= Aim of the exercise =
Keep each line of the material that includes "tile", and leave out the rest.

(Beginning of Extracted entries)

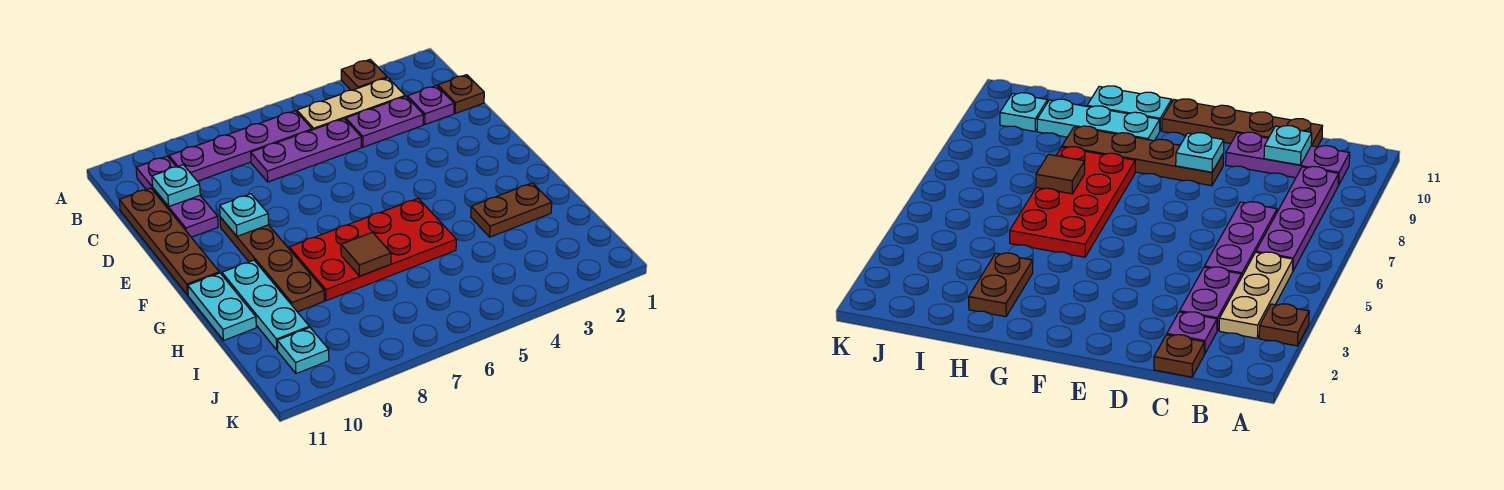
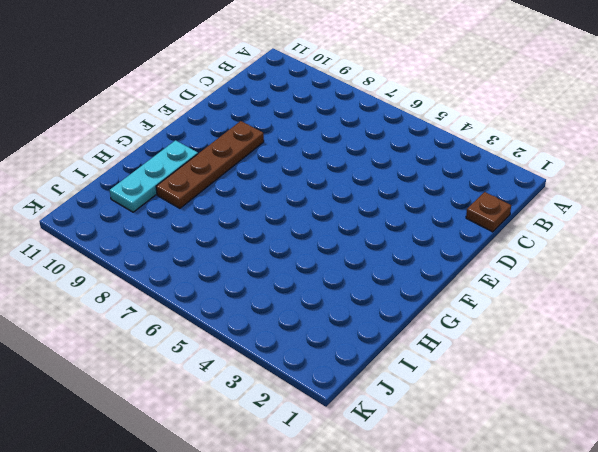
none -> brown plate A3 level 1
none -> tan plate B3:B5 level 1
none -> purple plate B6:B9 level 1

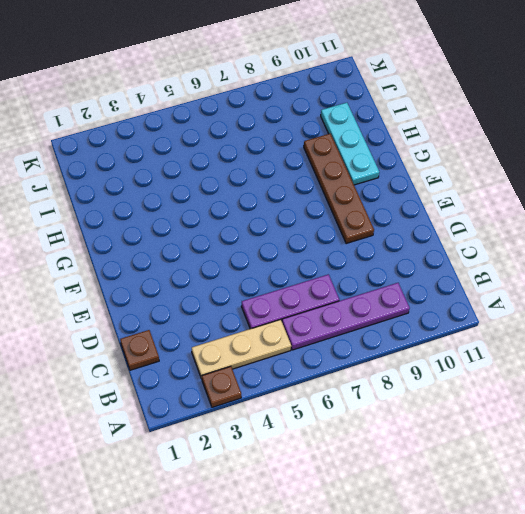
none -> purple plate B10:D10 level 1
none -> purple plate C2 level 1
none -> purple plate C3:C4 level 1

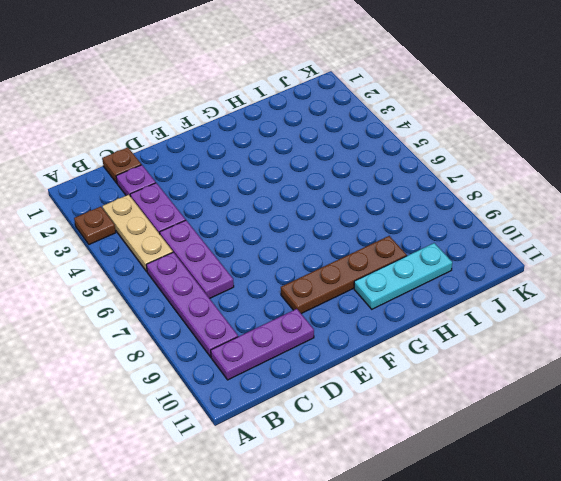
none -> brown plate C11:F11 level 1
none -> red plate G5:H8 level 1
none -> cyan plate G11:H11 level 1

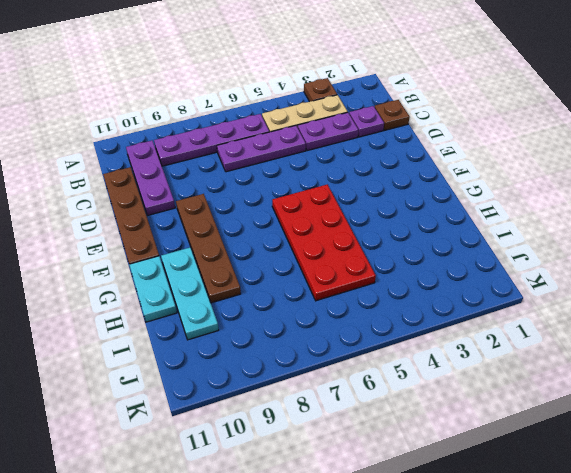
red plate F5:I6 level 1 -> red plate G5:H8 level 1
none -> brown plate H2:H3 level 1
none -> cyan plate J10 level 1
none -> cyan plate C10 level 2

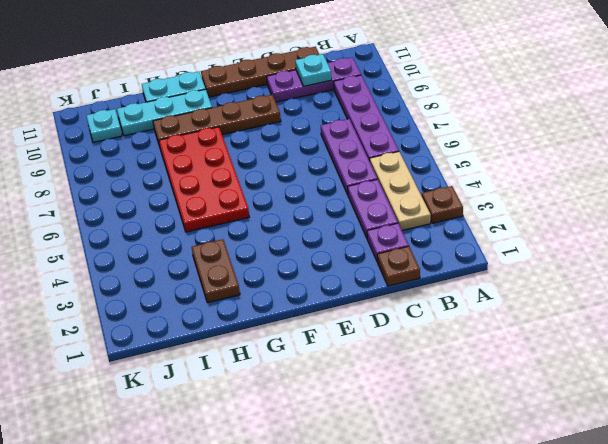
none -> cyan plate E9 level 2
none -> brown tile H7 level 2

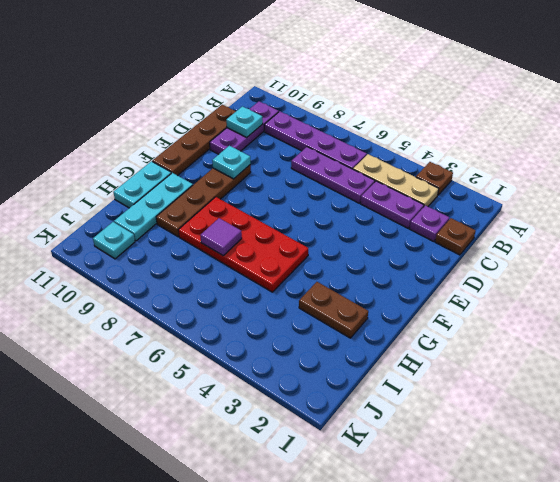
purple tile H7 level 2 -> brown tile H7 level 2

(End of Extracted entries)

= Result =
none -> brown tile H7 level 2
purple tile H7 level 2 -> brown tile H7 level 2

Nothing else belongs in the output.